Change listing data:
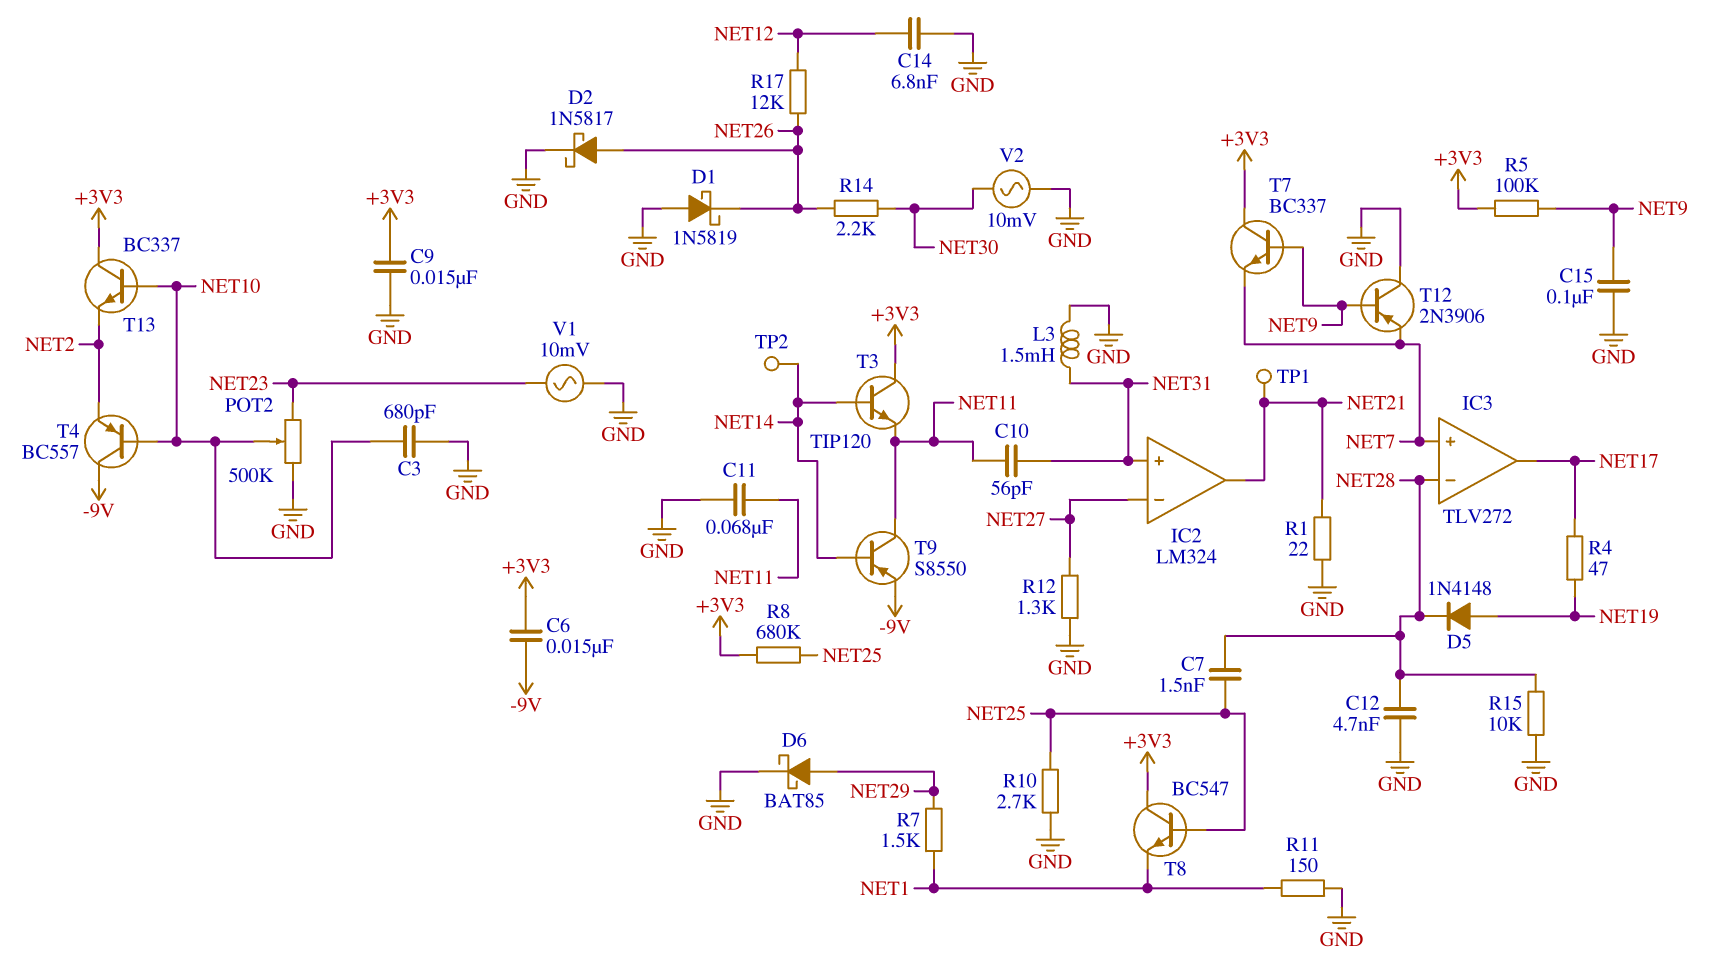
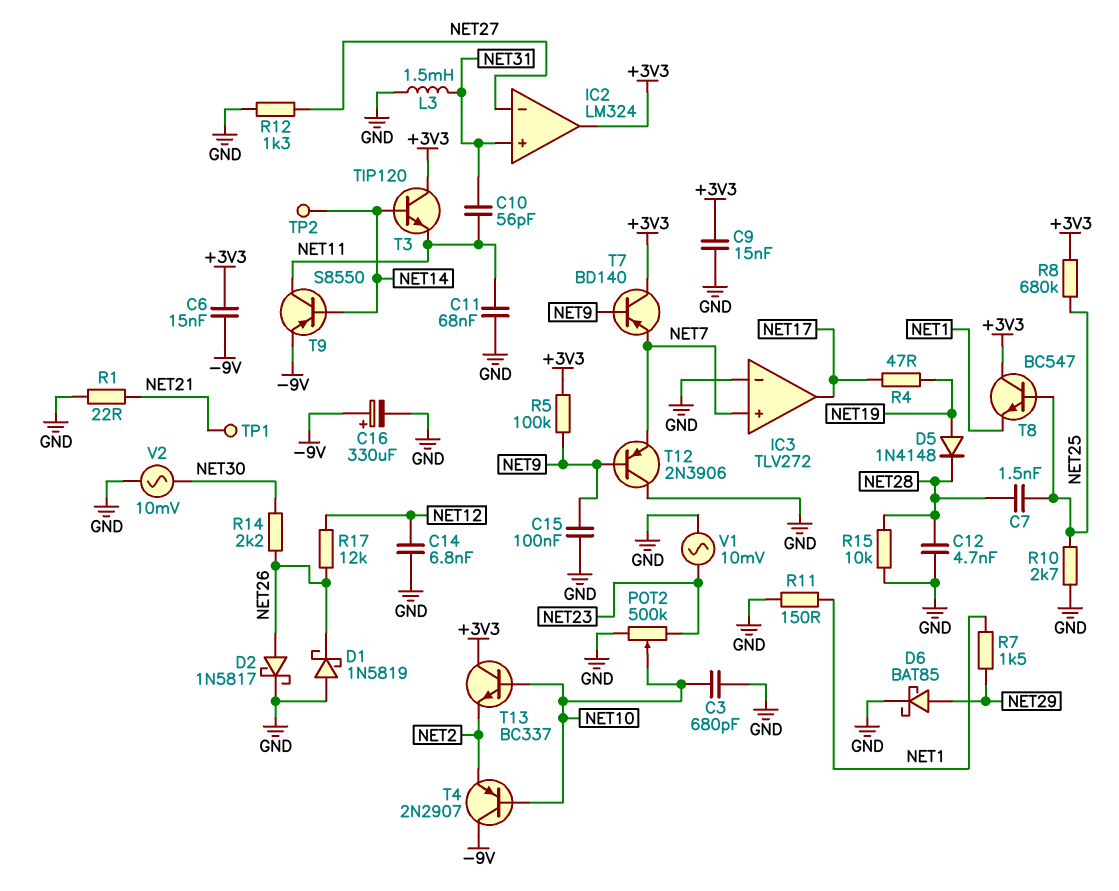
C16: none -> 330uF (plus -9V, minus GND)
IC2 pin out: NET21 -> +3V3
IC3 pin in-: NET28 -> GND
T4: PNP BC557 (B NET10, C -9V, E NET2) -> PNP 2N2907 (B NET10, C -9V, E NET2)
T7: NPN BC337 (B NET9, C +3V3, E NET7) -> PNP BD140 (B NET9, C +3V3, E NET7)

§ **ASSIGNMENT**
Output exactly the lines from the one containing "IC2 pin out: NET21 -> +3V3" through the last line of the records, both included. Output nothing else.

§ **RESPONSE FOR THIS EXERCISE**
IC2 pin out: NET21 -> +3V3
IC3 pin in-: NET28 -> GND
T4: PNP BC557 (B NET10, C -9V, E NET2) -> PNP 2N2907 (B NET10, C -9V, E NET2)
T7: NPN BC337 (B NET9, C +3V3, E NET7) -> PNP BD140 (B NET9, C +3V3, E NET7)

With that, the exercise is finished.